◆ **Records drawn from a dataset**:

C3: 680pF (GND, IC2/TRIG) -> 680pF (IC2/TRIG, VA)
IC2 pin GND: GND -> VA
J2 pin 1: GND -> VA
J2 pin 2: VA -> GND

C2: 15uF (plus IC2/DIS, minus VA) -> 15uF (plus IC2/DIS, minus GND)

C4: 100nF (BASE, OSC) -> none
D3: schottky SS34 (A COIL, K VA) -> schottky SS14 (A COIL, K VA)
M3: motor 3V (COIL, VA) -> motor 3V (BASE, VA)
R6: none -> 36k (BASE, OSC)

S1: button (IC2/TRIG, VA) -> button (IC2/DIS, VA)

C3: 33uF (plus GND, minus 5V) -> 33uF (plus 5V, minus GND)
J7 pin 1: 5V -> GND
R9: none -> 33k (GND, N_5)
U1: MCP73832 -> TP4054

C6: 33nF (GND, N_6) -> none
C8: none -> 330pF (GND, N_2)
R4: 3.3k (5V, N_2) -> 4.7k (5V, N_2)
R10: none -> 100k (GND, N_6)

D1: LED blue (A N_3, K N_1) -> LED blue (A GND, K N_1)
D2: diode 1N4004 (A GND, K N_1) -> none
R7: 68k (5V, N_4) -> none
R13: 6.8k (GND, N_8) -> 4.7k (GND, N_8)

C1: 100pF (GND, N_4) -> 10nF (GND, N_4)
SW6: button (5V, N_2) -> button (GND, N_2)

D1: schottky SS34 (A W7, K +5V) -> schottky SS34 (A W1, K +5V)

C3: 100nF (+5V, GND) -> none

◆ **Exercise**:
All lines from the line holding "C1: 100pF (GND, N_4) -> 10nF (GND, N_4)" through the end of the records above need to be transcribed exactly, and no other text should appear.

◆ **Answer box**:
C1: 100pF (GND, N_4) -> 10nF (GND, N_4)
SW6: button (5V, N_2) -> button (GND, N_2)

D1: schottky SS34 (A W7, K +5V) -> schottky SS34 (A W1, K +5V)

C3: 100nF (+5V, GND) -> none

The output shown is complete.